# WORK INSTRUCTIONS:
Here is the task for the records below: repeat exactly the lines from the one with "BAT2: 1.5V (plus" to the one with "R20: 27k (+5V, AGND) -> 27k (+5V, SIG23)", both included, and nothing else.

# TASK MATERIAL:
○ ○ ○ ○ ○

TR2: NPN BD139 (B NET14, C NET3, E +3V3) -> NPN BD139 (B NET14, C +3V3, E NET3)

○ ○ ○ ○ ○

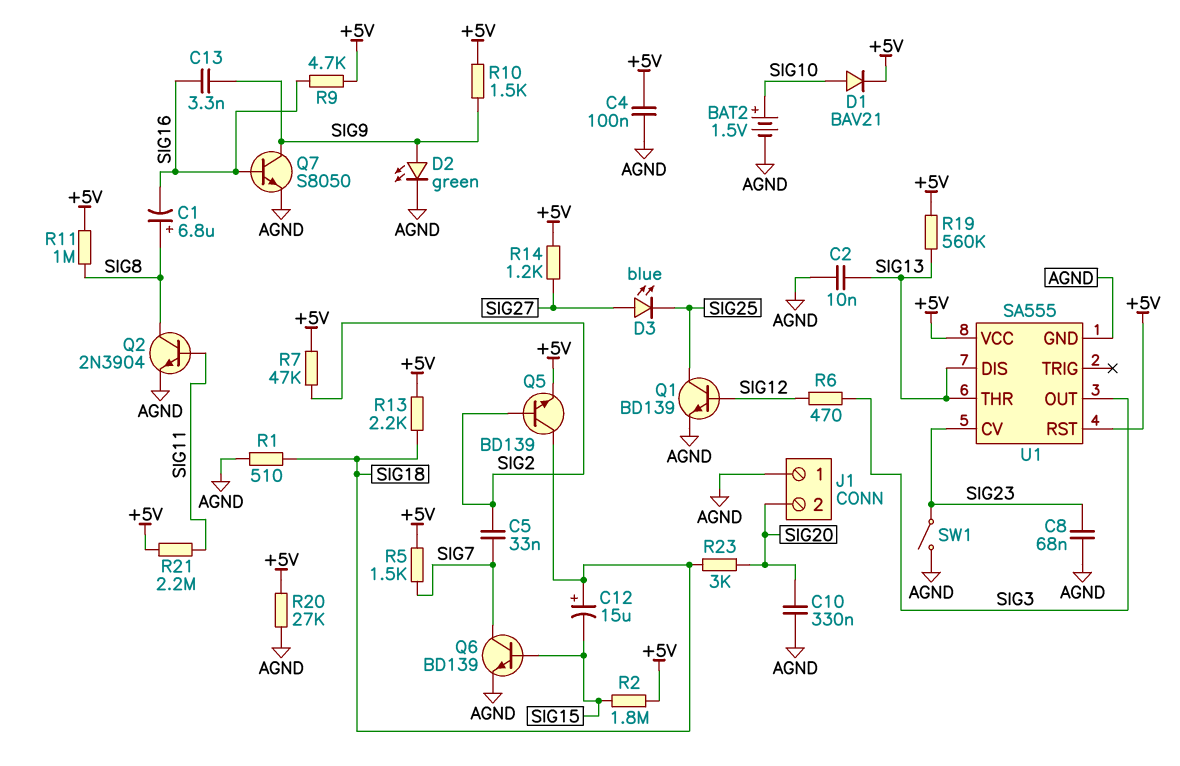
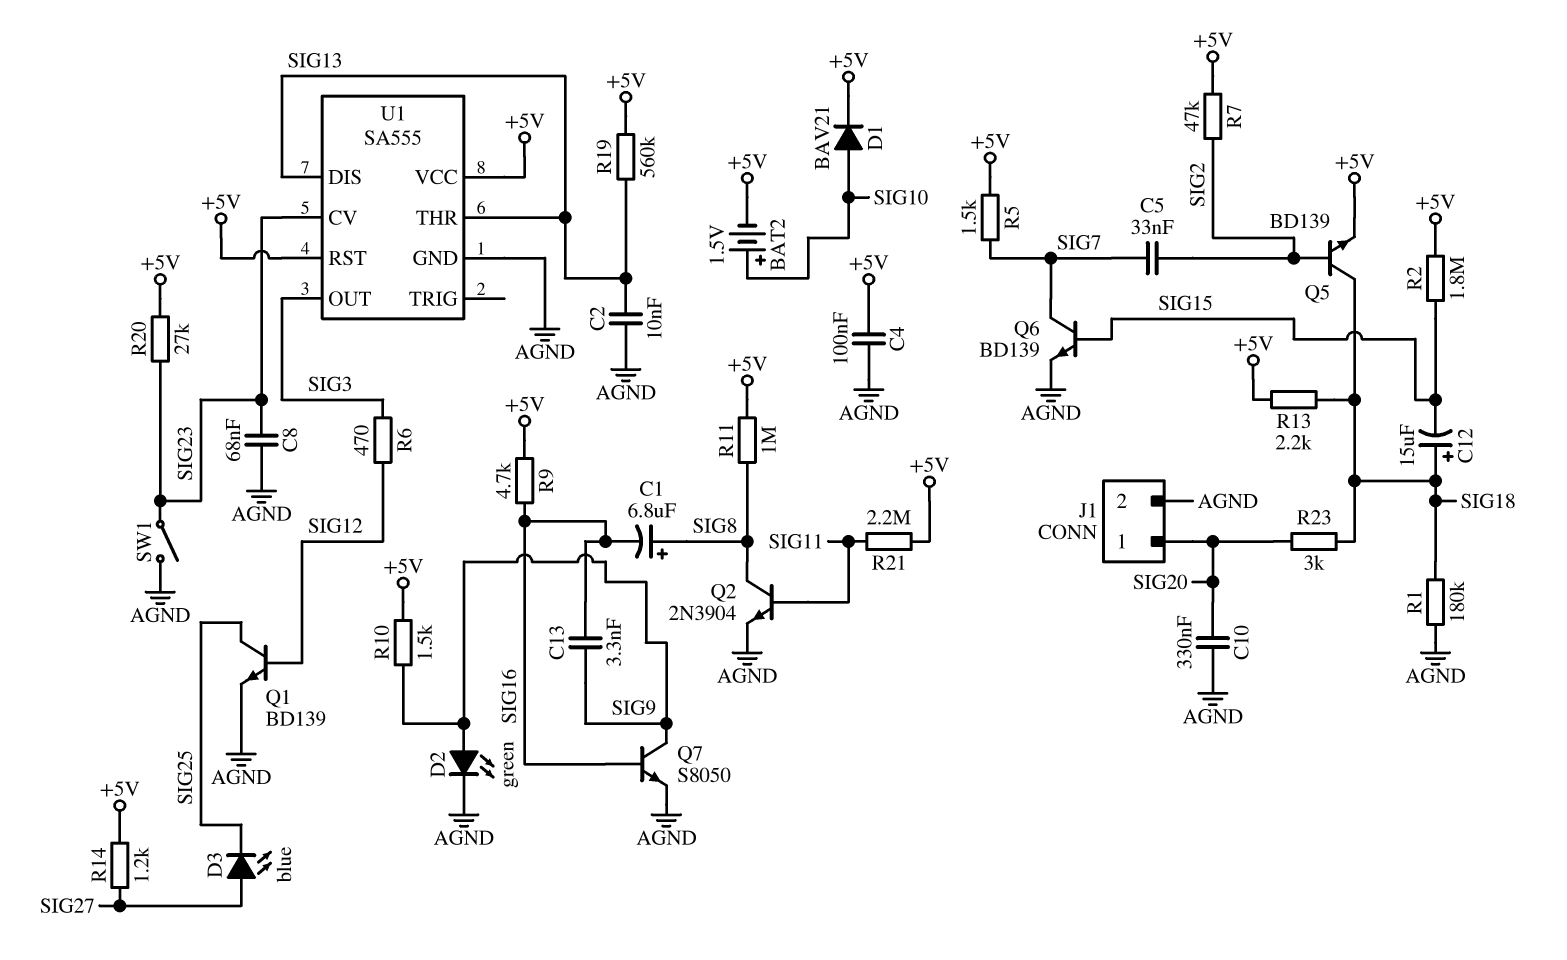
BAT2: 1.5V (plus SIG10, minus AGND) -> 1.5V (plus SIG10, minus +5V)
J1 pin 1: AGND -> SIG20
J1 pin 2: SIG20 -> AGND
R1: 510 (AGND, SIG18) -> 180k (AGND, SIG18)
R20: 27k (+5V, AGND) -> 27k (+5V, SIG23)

○ ○ ○ ○ ○

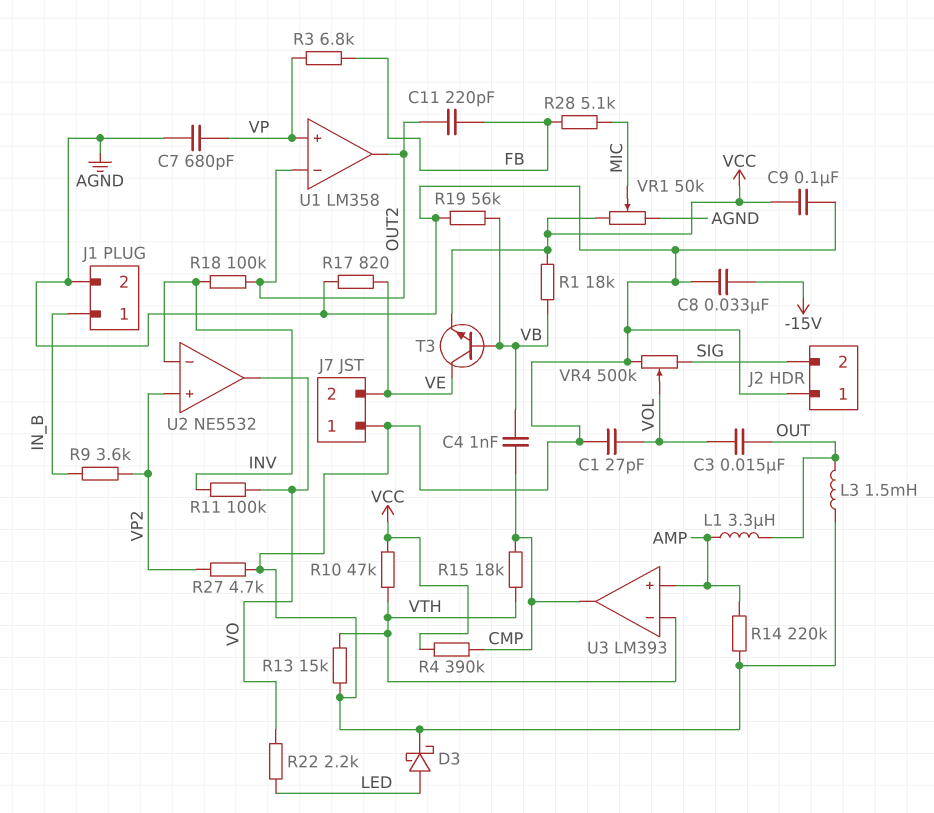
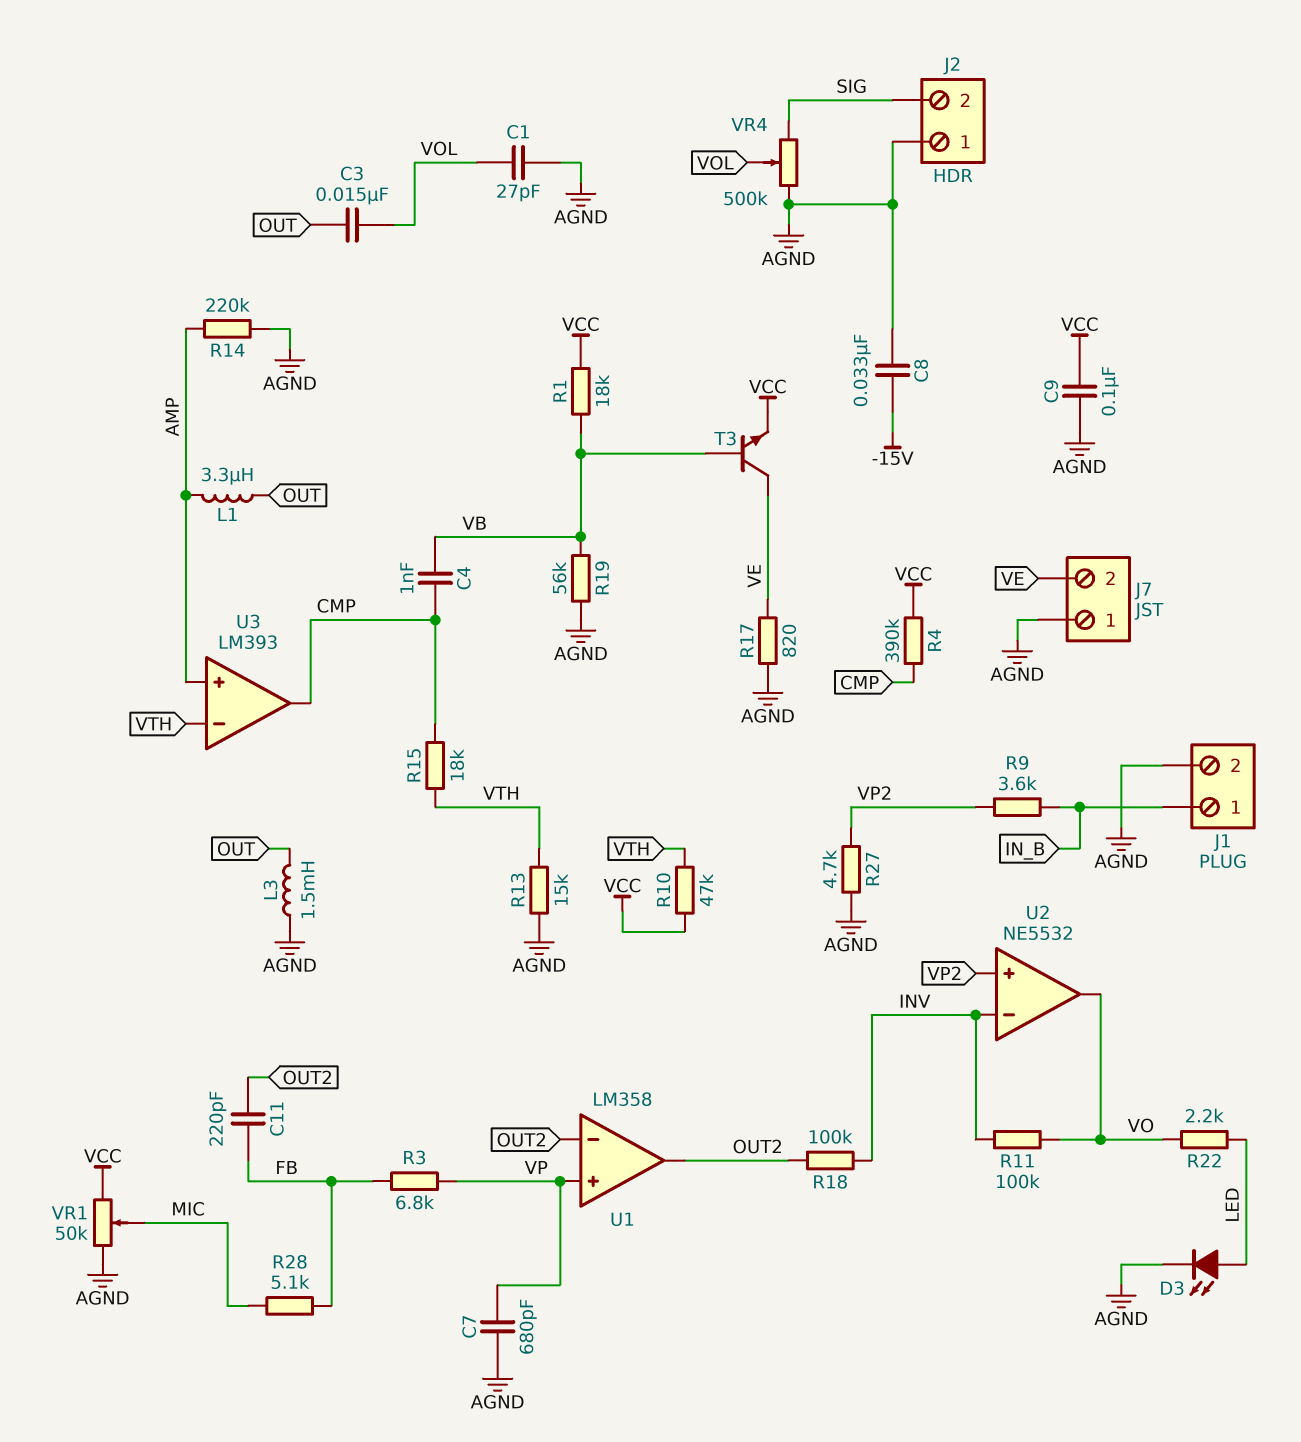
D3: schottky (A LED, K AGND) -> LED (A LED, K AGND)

○ ○ ○ ○ ○

# ANSWER SECTION:
BAT2: 1.5V (plus SIG10, minus AGND) -> 1.5V (plus SIG10, minus +5V)
J1 pin 1: AGND -> SIG20
J1 pin 2: SIG20 -> AGND
R1: 510 (AGND, SIG18) -> 180k (AGND, SIG18)
R20: 27k (+5V, AGND) -> 27k (+5V, SIG23)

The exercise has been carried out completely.